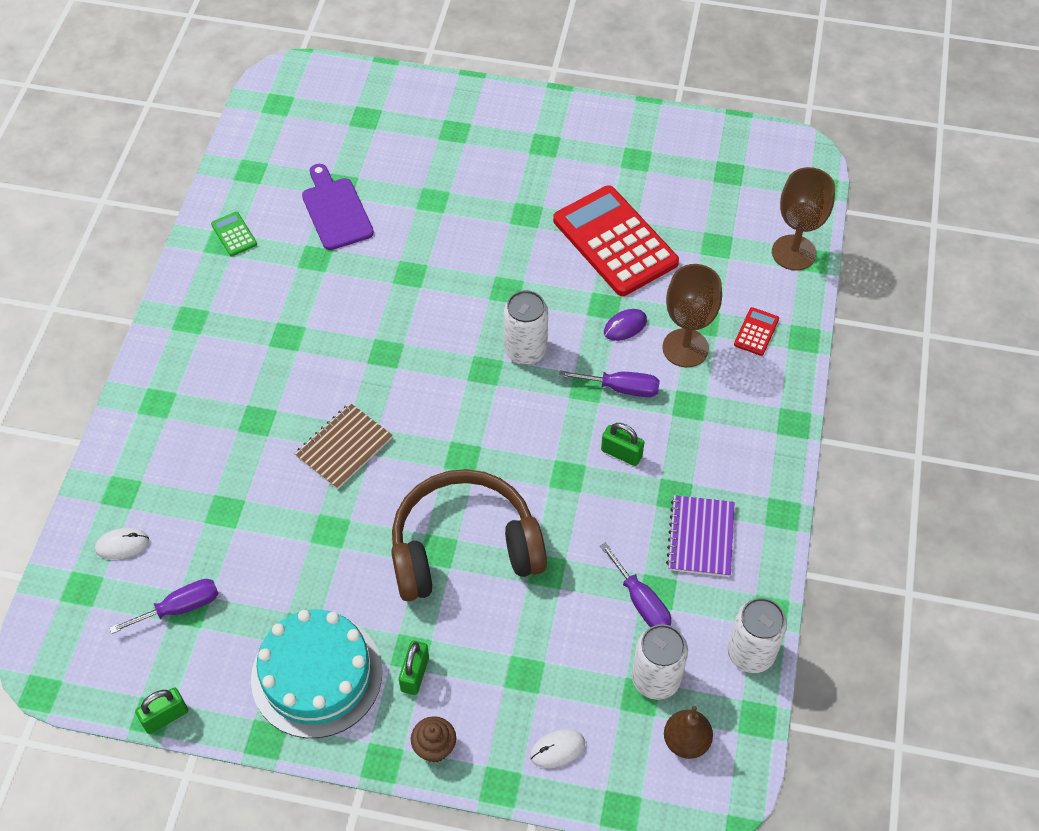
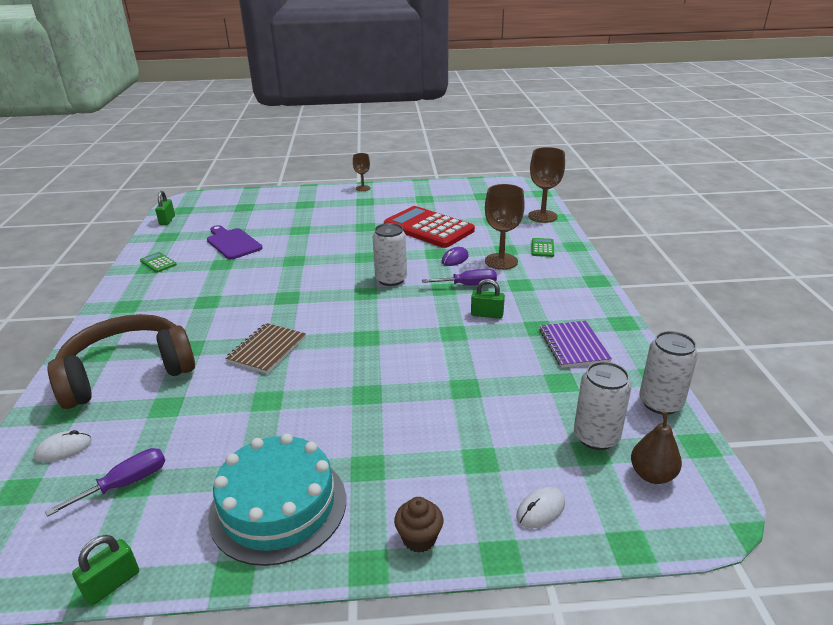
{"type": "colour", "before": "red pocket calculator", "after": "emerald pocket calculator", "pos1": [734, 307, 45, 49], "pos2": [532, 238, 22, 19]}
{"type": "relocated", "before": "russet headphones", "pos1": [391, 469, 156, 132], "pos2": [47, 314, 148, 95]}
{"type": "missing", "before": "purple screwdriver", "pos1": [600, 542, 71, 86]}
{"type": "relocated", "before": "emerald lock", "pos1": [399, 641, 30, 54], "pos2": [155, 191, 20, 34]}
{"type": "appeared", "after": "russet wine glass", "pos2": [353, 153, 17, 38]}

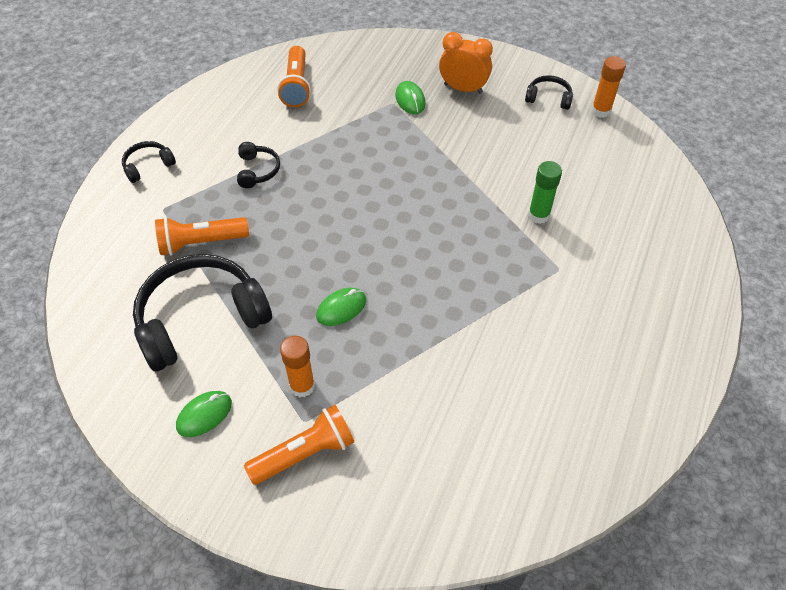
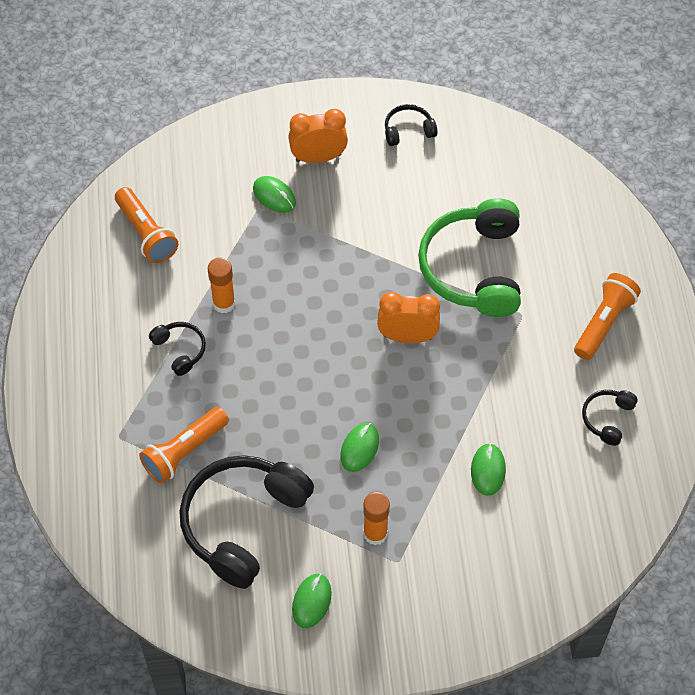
{"type": "relocated", "before": "orange-coloured stick of glue", "pos1": [591, 56, 35, 62], "pos2": [208, 257, 27, 56]}
{"type": "relocated", "before": "black headphones", "pos1": [122, 141, 54, 42], "pos2": [582, 390, 56, 56]}
{"type": "exchanged", "before": "emerald stick of glue", "after": "emerald headphones", "pos1": [528, 161, 34, 63], "pos2": [418, 198, 103, 119]}
{"type": "relocated", "before": "orange-coloured pocket torch", "pos1": [244, 405, 110, 80], "pos2": [574, 273, 67, 87]}
{"type": "appeared", "after": "orange-coloured clock", "pos2": [377, 292, 63, 51]}
{"type": "appeared", "after": "emerald computer mouse", "pos2": [471, 443, 35, 53]}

# # # # # # #

What the task requires:
Repeat every entry above exactly as written and omit any pictures it holds.

Exercise answer:
{"type": "colour", "before": "red pocket calculator", "after": "emerald pocket calculator", "pos1": [734, 307, 45, 49], "pos2": [532, 238, 22, 19]}
{"type": "relocated", "before": "russet headphones", "pos1": [391, 469, 156, 132], "pos2": [47, 314, 148, 95]}
{"type": "missing", "before": "purple screwdriver", "pos1": [600, 542, 71, 86]}
{"type": "relocated", "before": "emerald lock", "pos1": [399, 641, 30, 54], "pos2": [155, 191, 20, 34]}
{"type": "appeared", "after": "russet wine glass", "pos2": [353, 153, 17, 38]}

{"type": "relocated", "before": "orange-coloured stick of glue", "pos1": [591, 56, 35, 62], "pos2": [208, 257, 27, 56]}
{"type": "relocated", "before": "black headphones", "pos1": [122, 141, 54, 42], "pos2": [582, 390, 56, 56]}
{"type": "exchanged", "before": "emerald stick of glue", "after": "emerald headphones", "pos1": [528, 161, 34, 63], "pos2": [418, 198, 103, 119]}
{"type": "relocated", "before": "orange-coloured pocket torch", "pos1": [244, 405, 110, 80], "pos2": [574, 273, 67, 87]}
{"type": "appeared", "after": "orange-coloured clock", "pos2": [377, 292, 63, 51]}
{"type": "appeared", "after": "emerald computer mouse", "pos2": [471, 443, 35, 53]}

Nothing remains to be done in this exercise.